The reply should reproduce every line of the data below word for word, minus any images.

*MATERIAL PROVIDED*
__________________________________________________

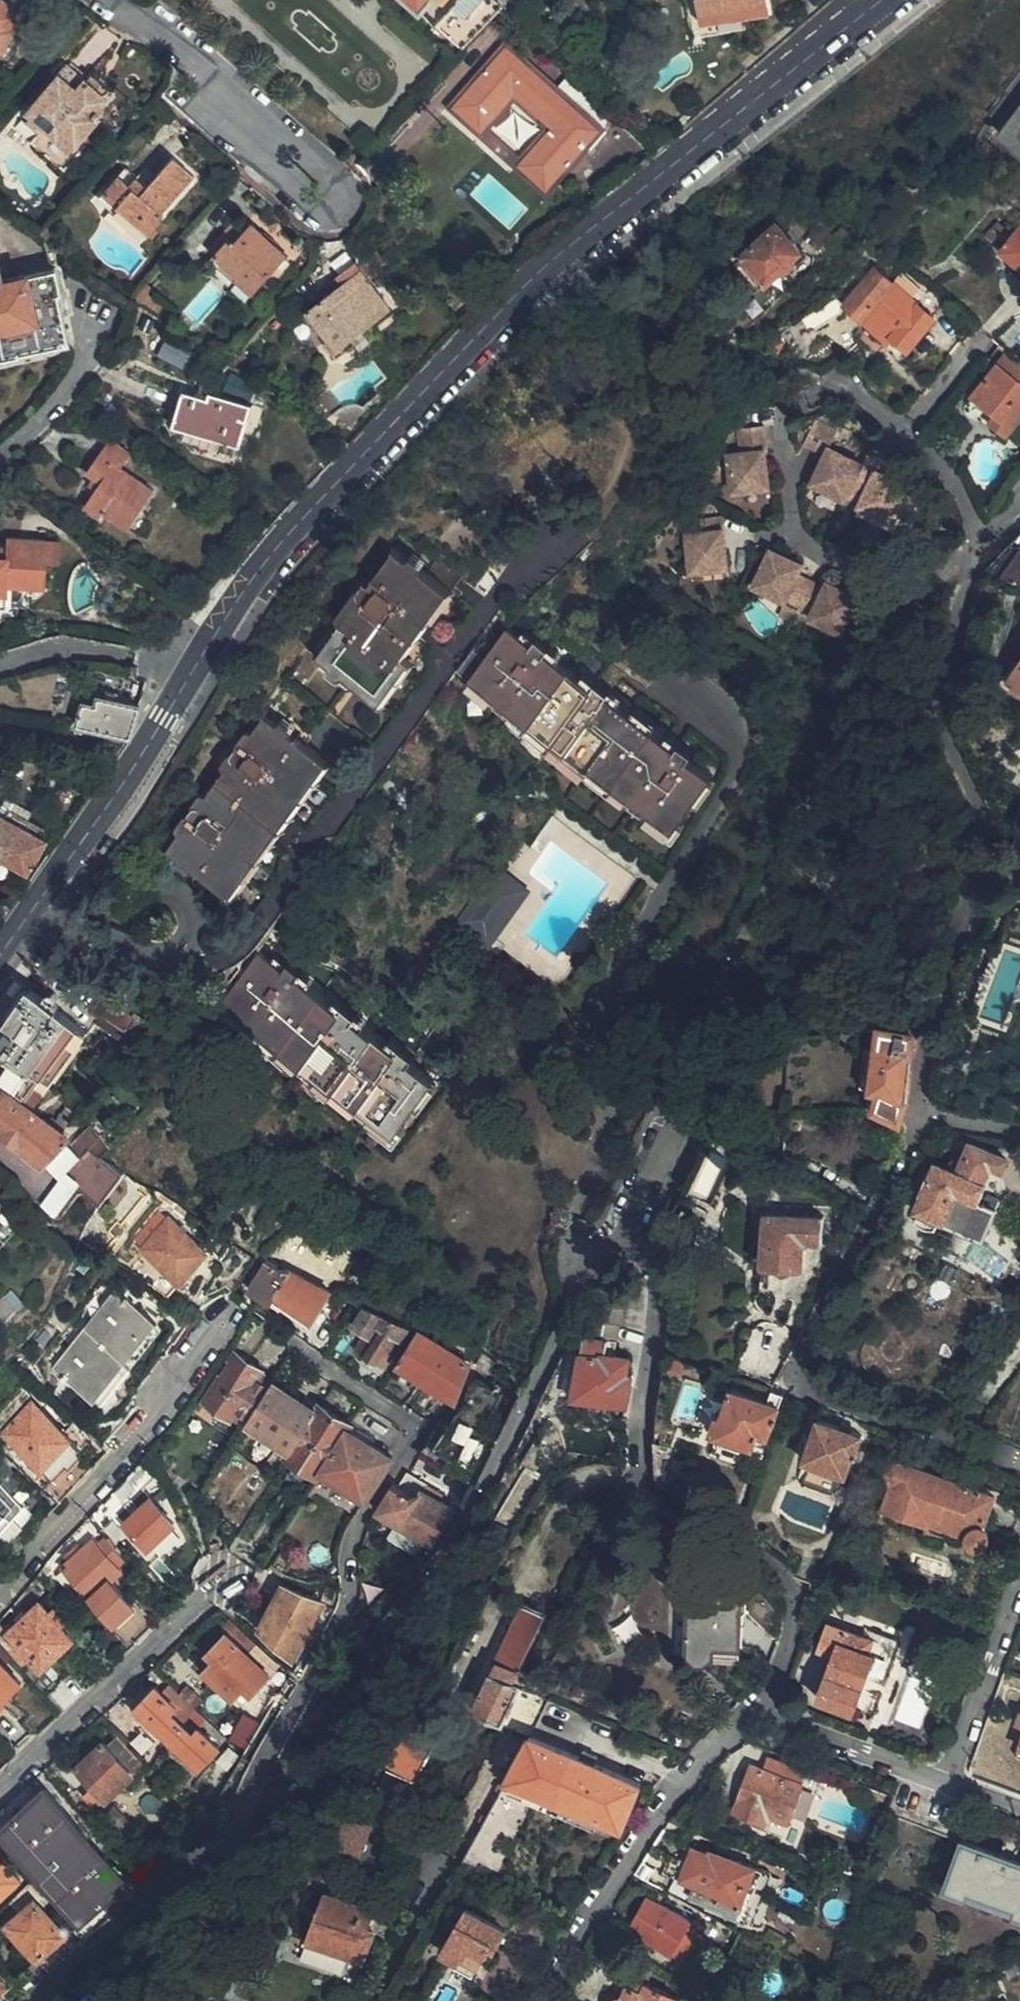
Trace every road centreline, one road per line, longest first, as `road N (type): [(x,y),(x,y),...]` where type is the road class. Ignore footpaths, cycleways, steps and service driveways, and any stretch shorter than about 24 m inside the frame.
road 1 (tertiary): [(0,957),(290,530),(549,265),(879,0)]
road 2 (residential): [(613,1239),(445,1561),(376,1652),(347,1709),(240,1824)]
road 3 (residential): [(305,1357),(417,1438),(358,1527),(357,1575),(240,1824)]
road 4 (residential): [(0,1594),(127,1454),(219,1317)]
road 5 (residential): [(0,1784),(220,1577)]
road 6 (residential): [(333,192),(164,29),(116,0)]
road 7 (residential): [(240,1824),(42,2000)]

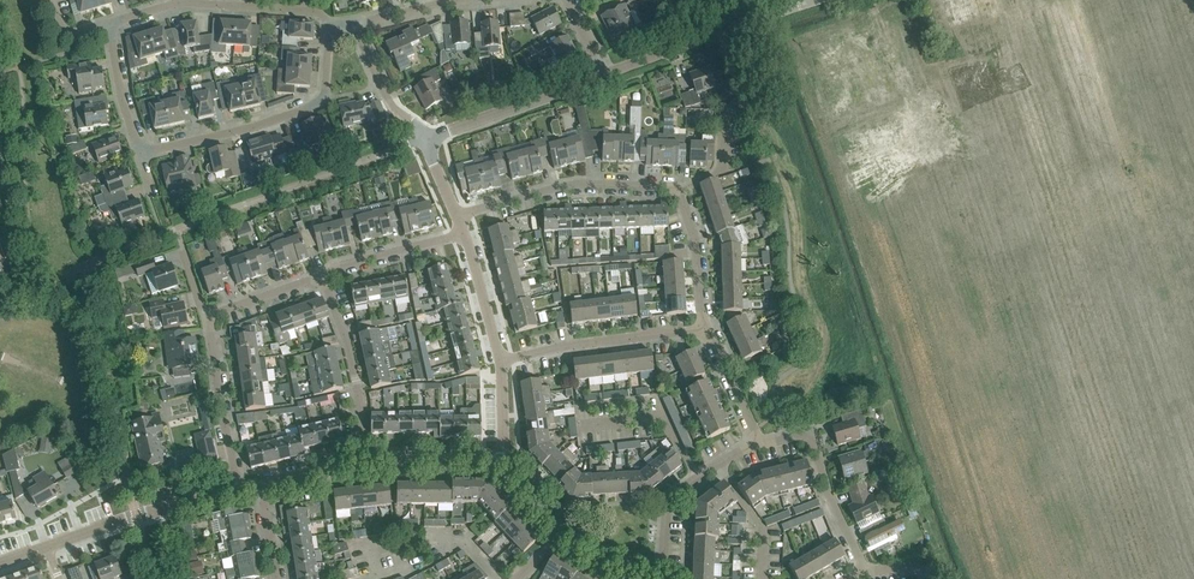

__________________________________________________

*WORKED SOLUTION*
Trace every road centreline, one road per line, longest first, as `road N (type): [(x,y),(x,y),...]` where type is the road class. Ignore footpaths, cycleways, steps and service driveways, and any stretch shorter than about 24 m inside the frame.
road 1 (tertiary): [(0,957),(290,530),(549,265),(879,0)]
road 2 (residential): [(613,1239),(445,1561),(376,1652),(347,1709),(240,1824)]
road 3 (residential): [(305,1357),(417,1438),(358,1527),(357,1575),(240,1824)]
road 4 (residential): [(0,1594),(127,1454),(219,1317)]
road 5 (residential): [(0,1784),(220,1577)]
road 6 (residential): [(333,192),(164,29),(116,0)]
road 7 (residential): [(240,1824),(42,2000)]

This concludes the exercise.